# [WHAT IS BEING ASKED]
Report every line of the records that contains the word "none".

# [DATA EXTRACT]

>>>

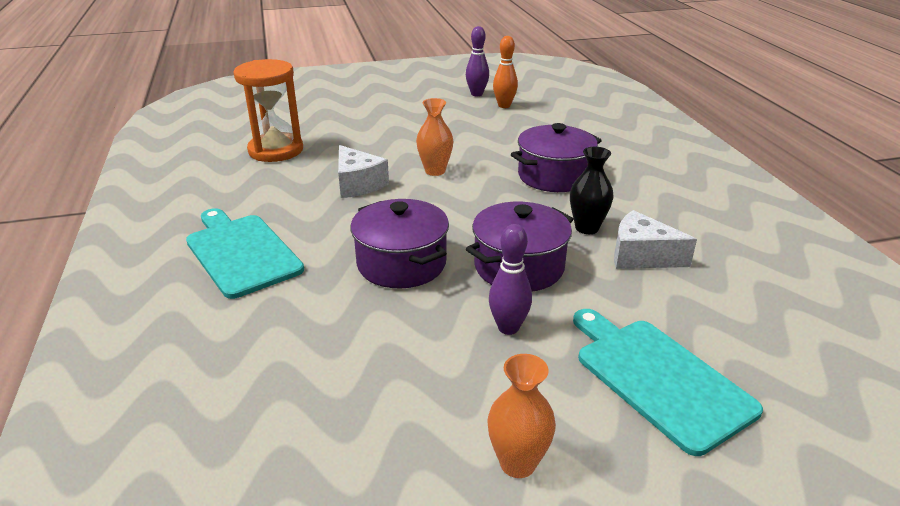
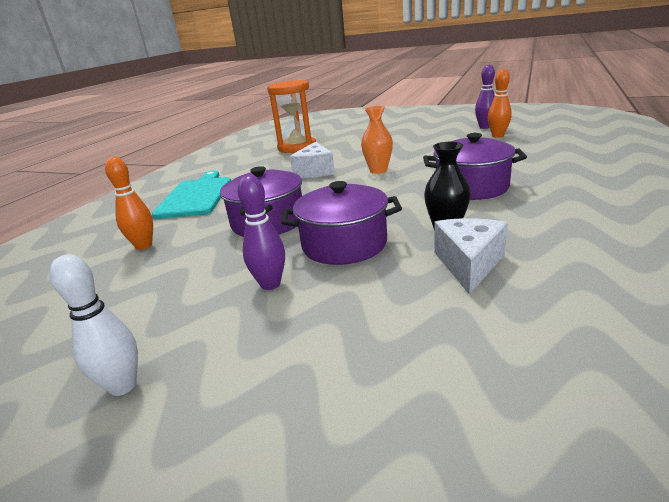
camera: 40 degrees right, 5 degrees down
orange vase [487,354,556,478] -> white bowling pin [50,254,138,396]
turquoise cutting board [573,309,763,456] -> none
white cheese [614,210,697,269] -> white cheese turned 45 degrees clockwise [434,218,508,295]
none -> orange bowling pin [105,157,153,250]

<<<

# [ANSWER BOX]
turquoise cutting board [573,309,763,456] -> none
none -> orange bowling pin [105,157,153,250]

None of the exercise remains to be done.